Work required: Copy, in full, each line of the material that holds the word "pawn".

•••••

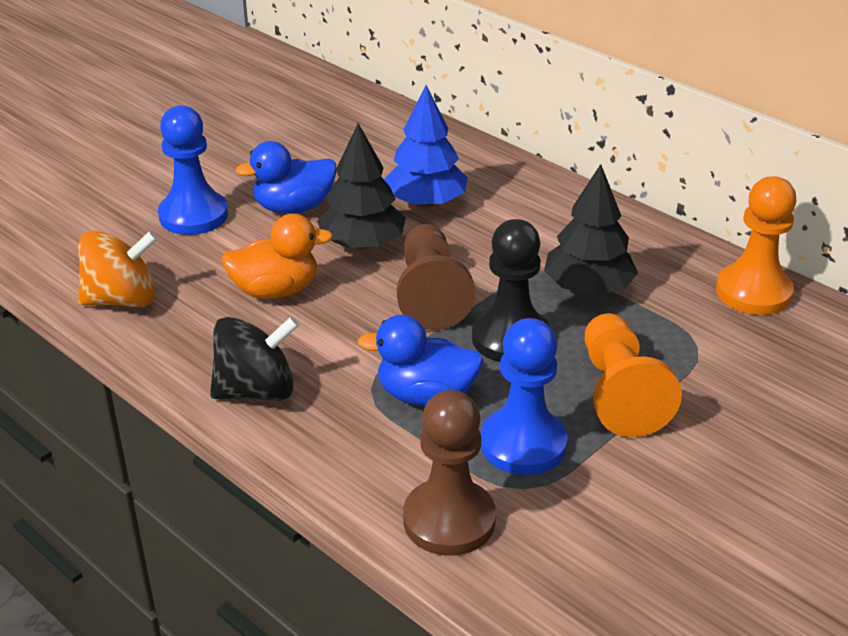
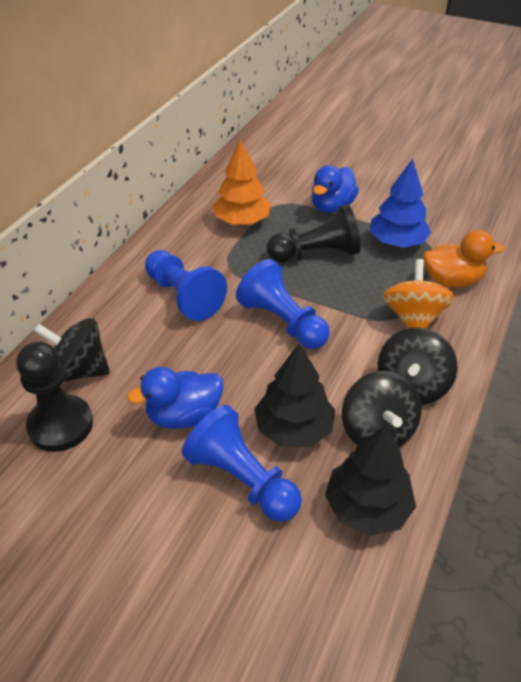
black pawn: 1 -> 2
black spinning top: 1 -> 3
blue pawn: 2 -> 3
brown pawn: 2 -> 0
orange pawn: 2 -> 0
orange tree: 0 -> 1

•••••

Solution to this task:
black pawn: 1 -> 2
blue pawn: 2 -> 3
brown pawn: 2 -> 0
orange pawn: 2 -> 0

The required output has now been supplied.